Work request
Repeat word for word the line with "IC3: LM339 -> MCP6541" and every line after it until the records below run out.

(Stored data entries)

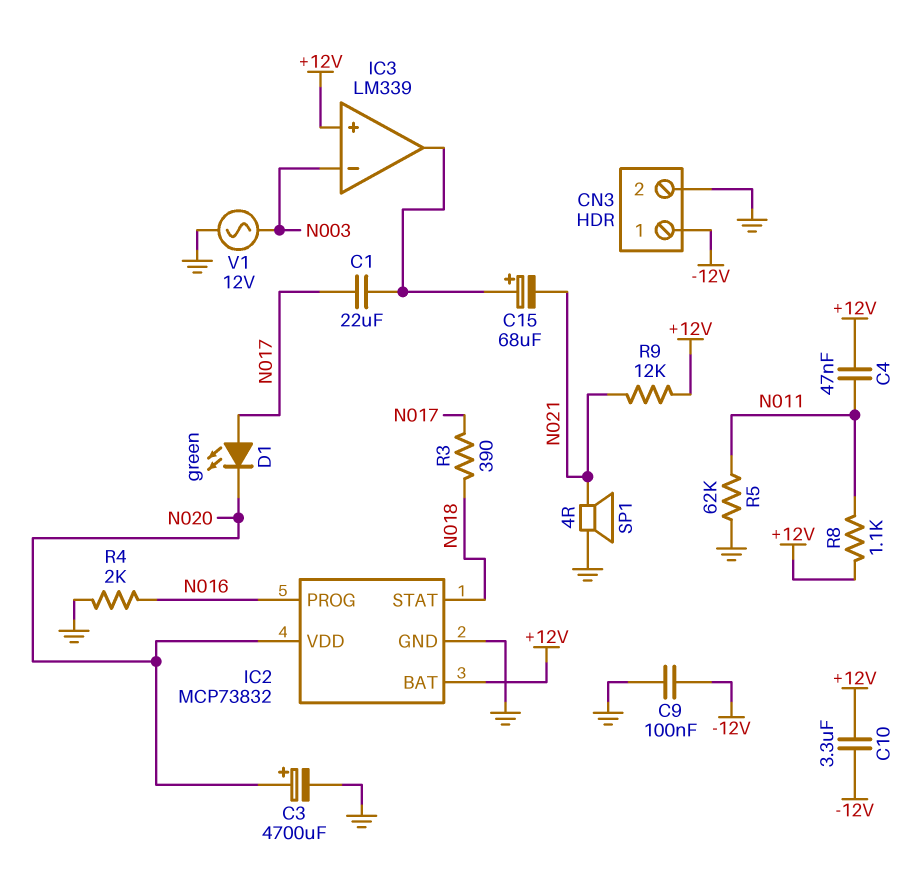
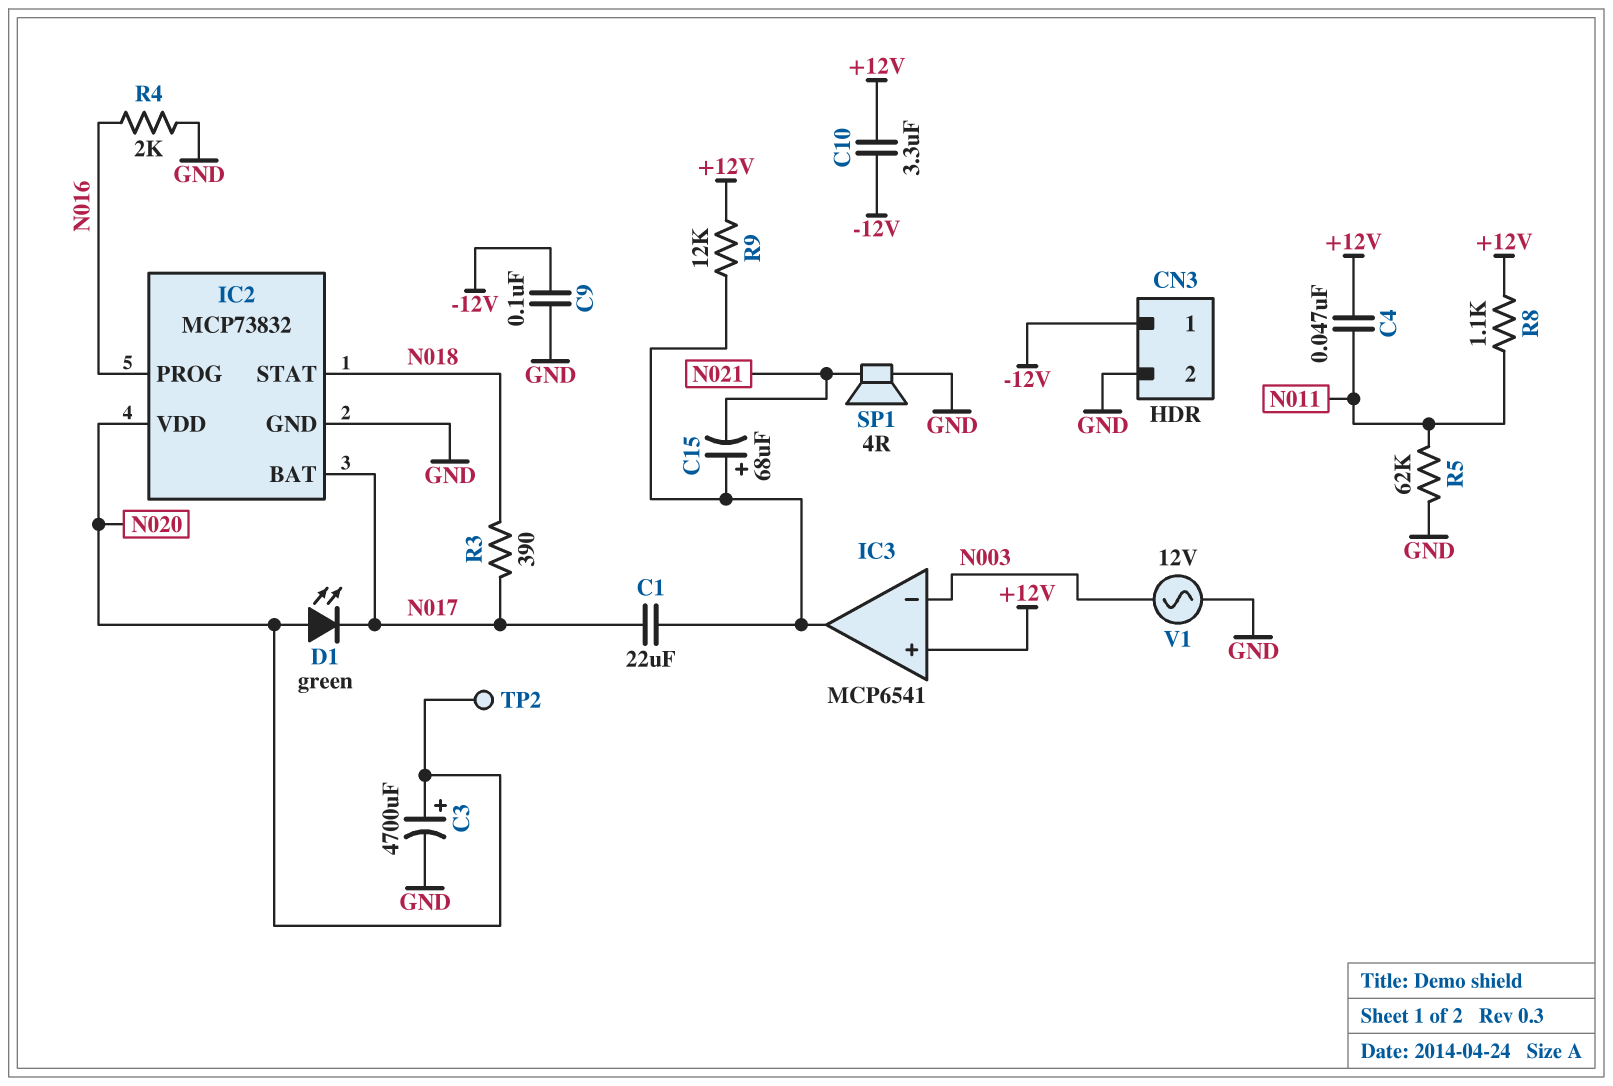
D1: LED green (A N017, K N020) -> LED green (A N020, K N017)
IC2 pin BAT: +12V -> N017
IC3: LM339 -> MCP6541
R9: 12k (+12V, N021) -> 12k (+12V, IC3/out)
TP2: none -> test point (N020)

Result of the task
IC3: LM339 -> MCP6541
R9: 12k (+12V, N021) -> 12k (+12V, IC3/out)
TP2: none -> test point (N020)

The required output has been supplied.